◆ PROBLEM STATEMENT: Reproduce exactly the run of lines that begins with the one containing "CN102 pin 1: VRAW -> COM" and ends with the last line of the records, omitting pictures.

◆ EXERCISE DATA:

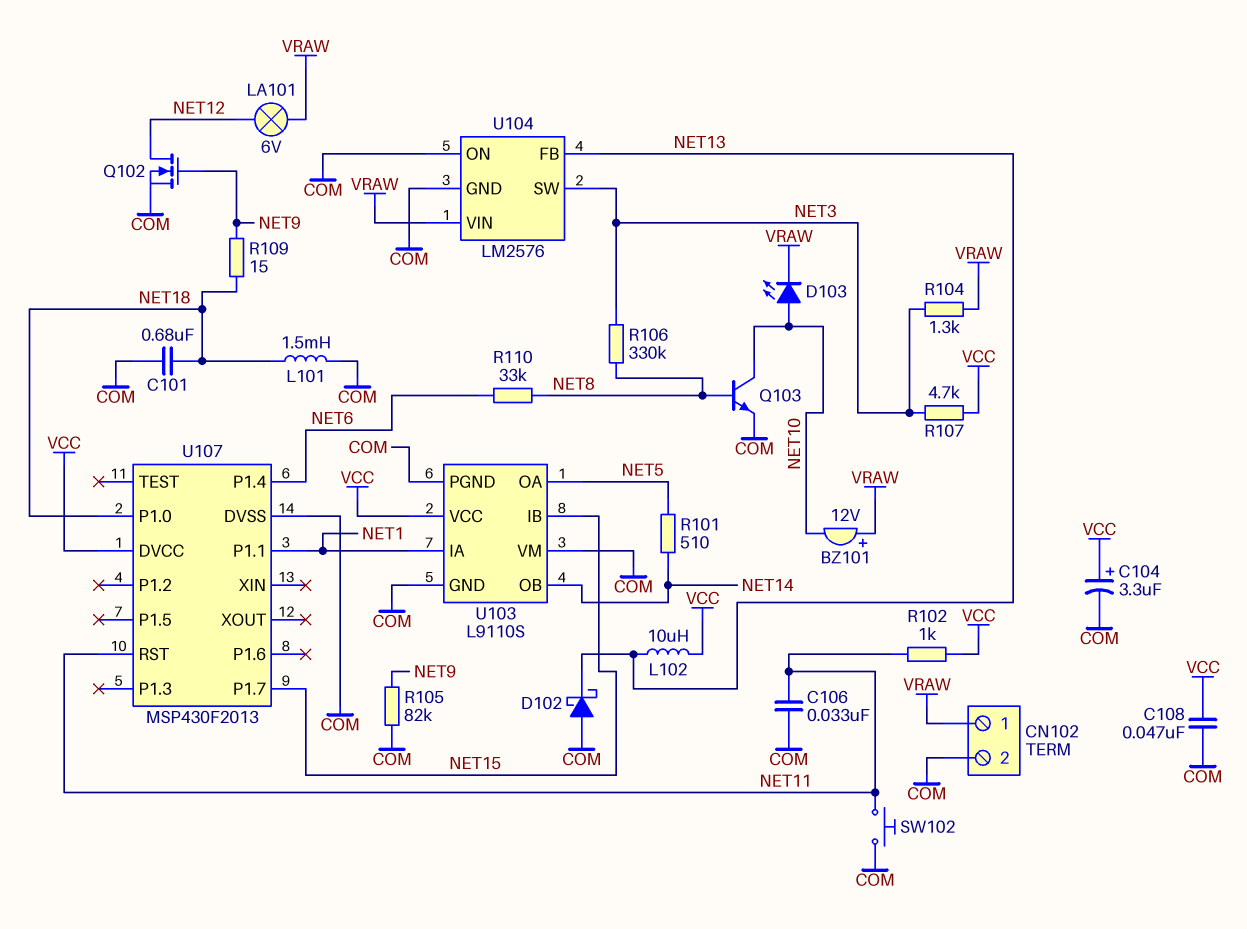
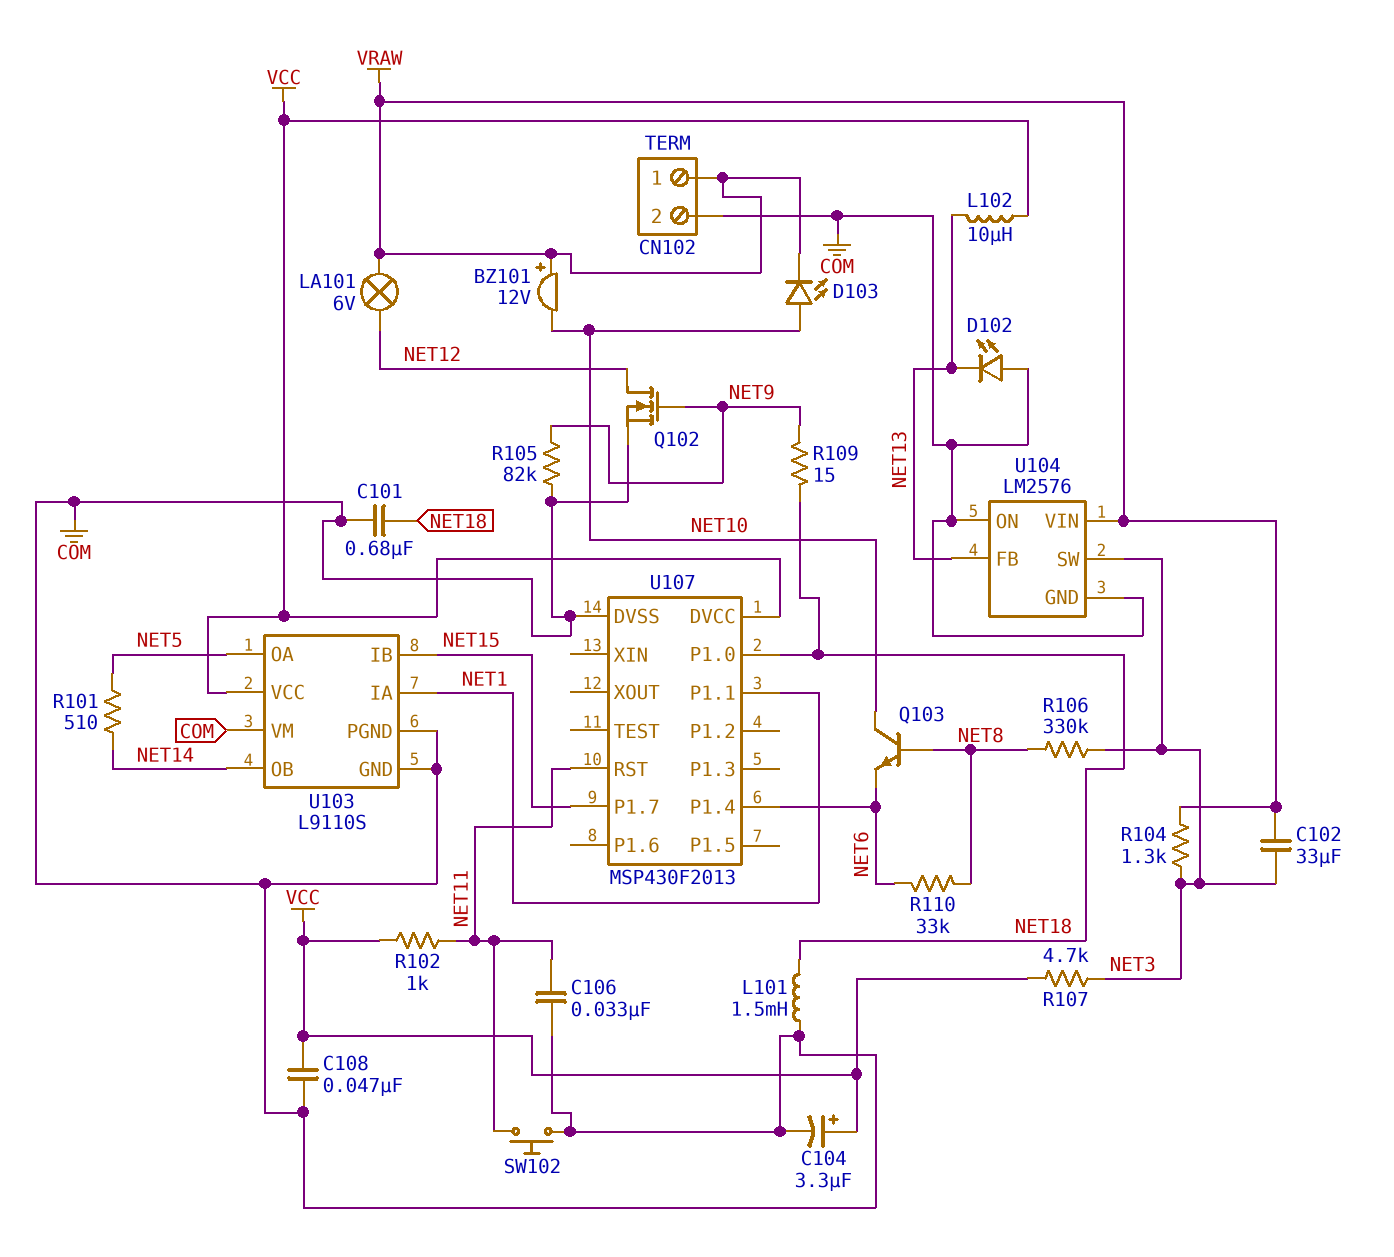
C102: none -> 33uF (NET3, VRAW)
D102: schottky (A COM, K NET13) -> LED (A COM, K NET13)
Q103: NPN (B NET8, C NET10, E COM) -> NPN (B NET8, C NET10, E NET6)

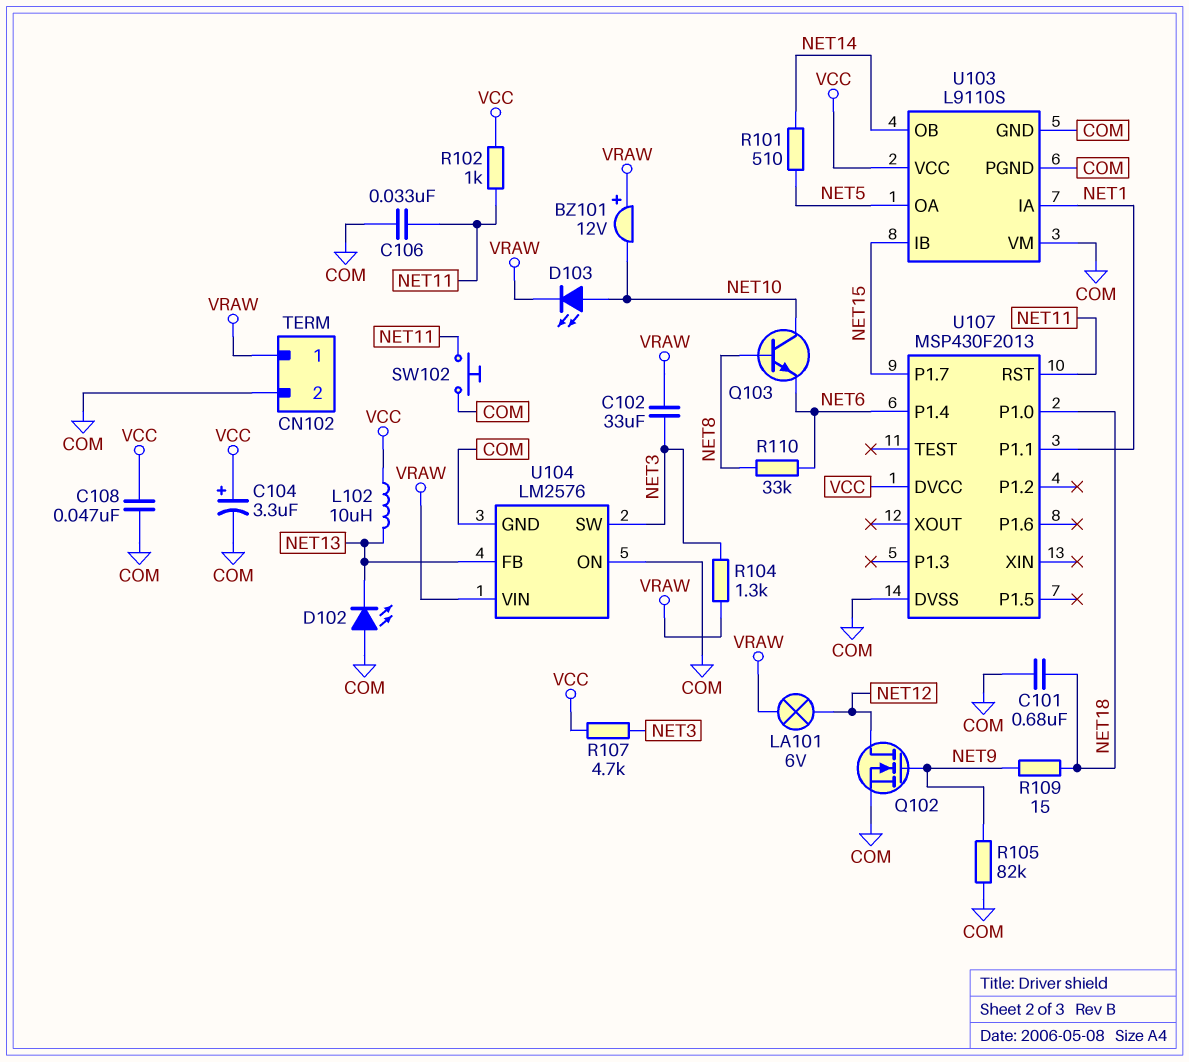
L101: 1.5mH (COM, NET18) -> none
R106: 330k (NET3, NET8) -> none

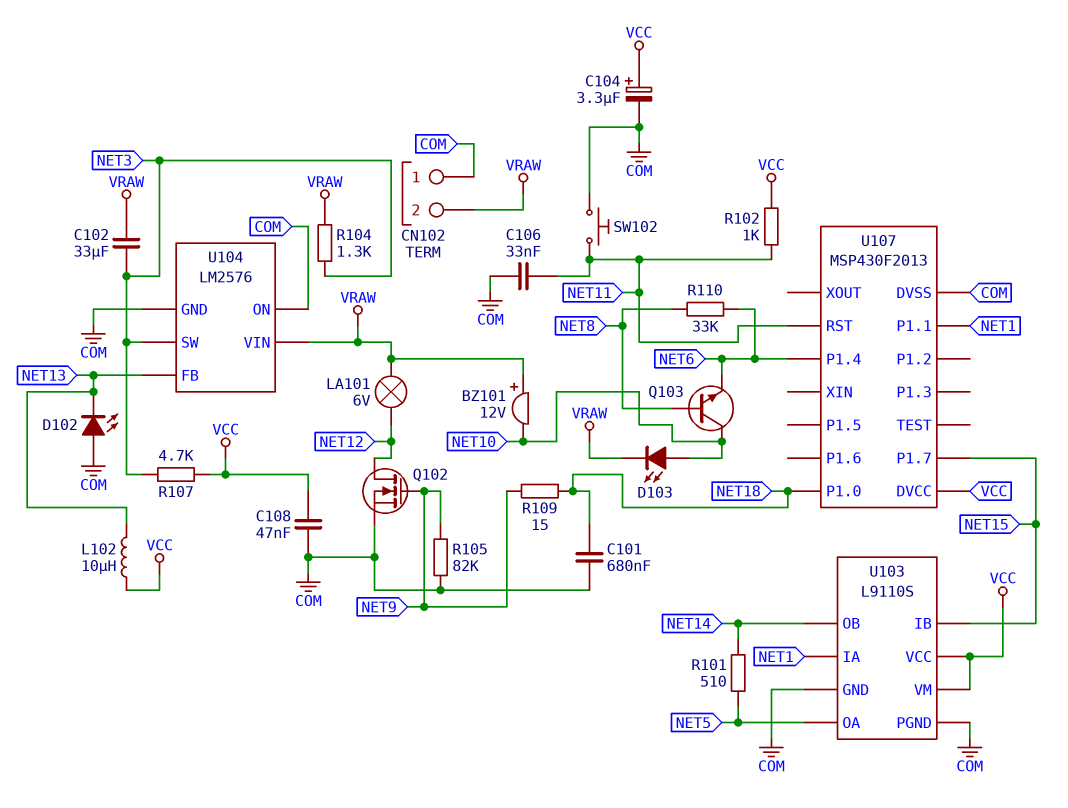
CN102 pin 1: VRAW -> COM
CN102 pin 2: COM -> VRAW
U103 pin VM: COM -> VCC

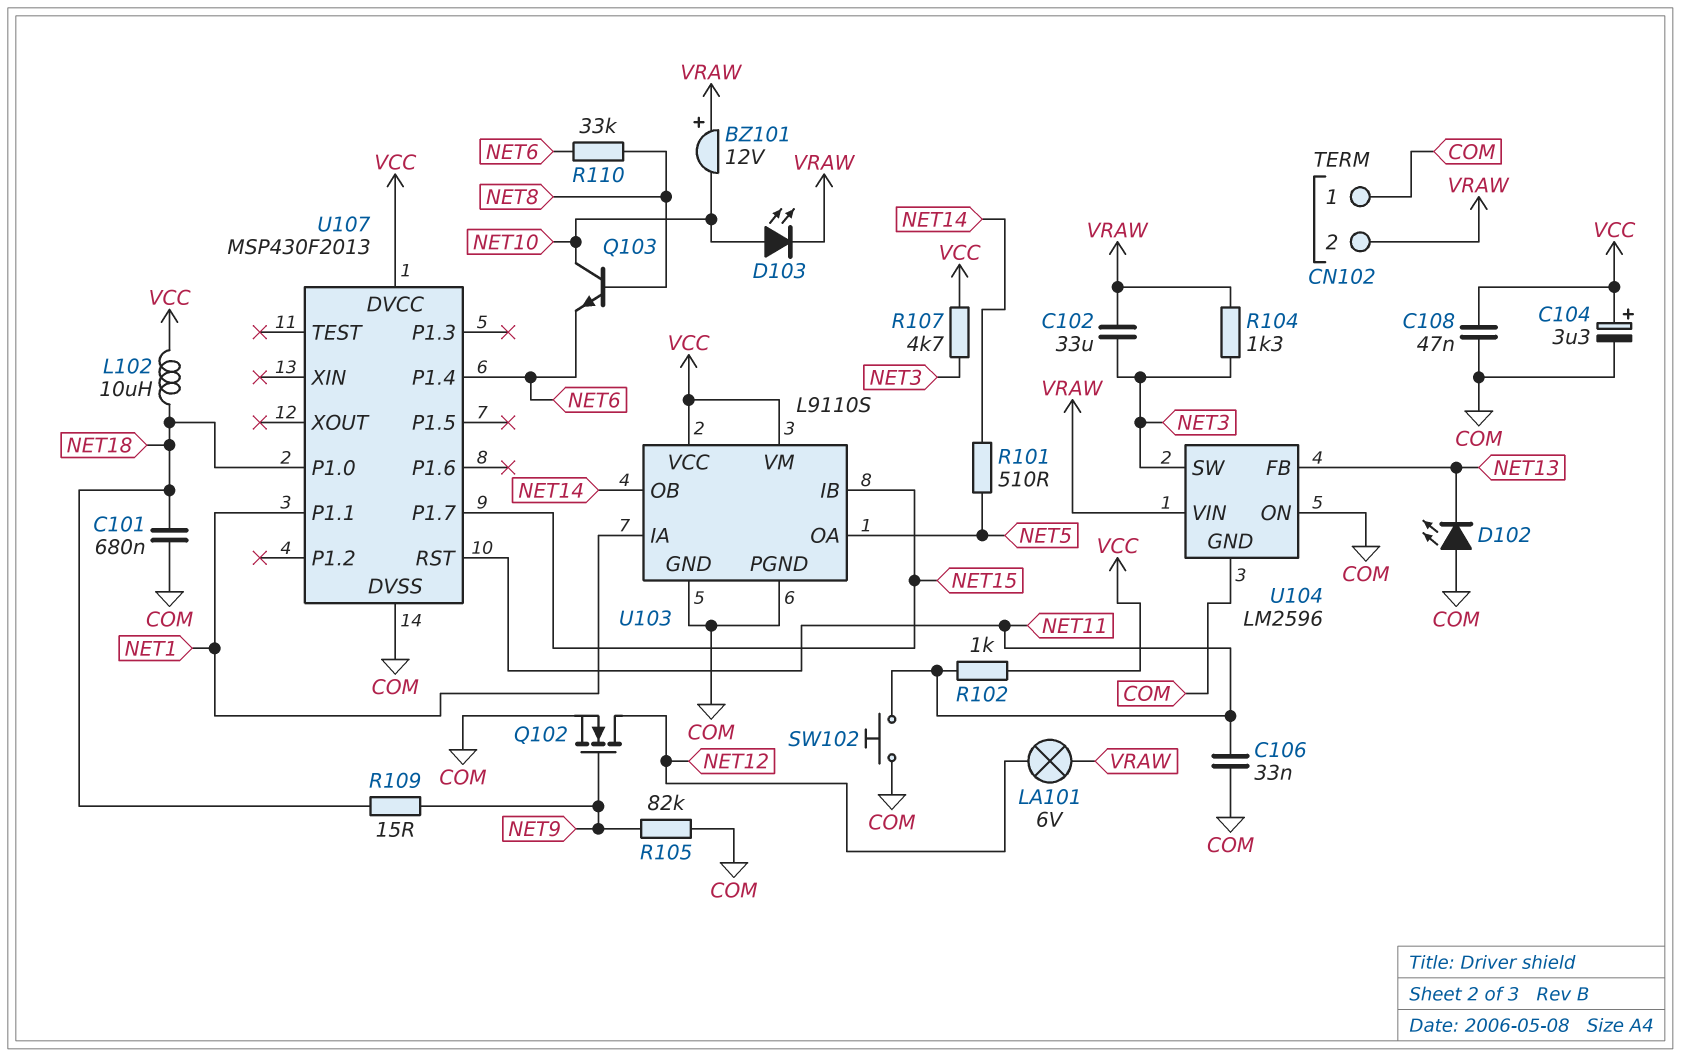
L102: 10uH (NET13, VCC) -> 10uH (NET18, VCC)
U104: LM2576 -> LM2596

◆ ANSWER SECTION:
CN102 pin 1: VRAW -> COM
CN102 pin 2: COM -> VRAW
U103 pin VM: COM -> VCC

L102: 10uH (NET13, VCC) -> 10uH (NET18, VCC)
U104: LM2576 -> LM2596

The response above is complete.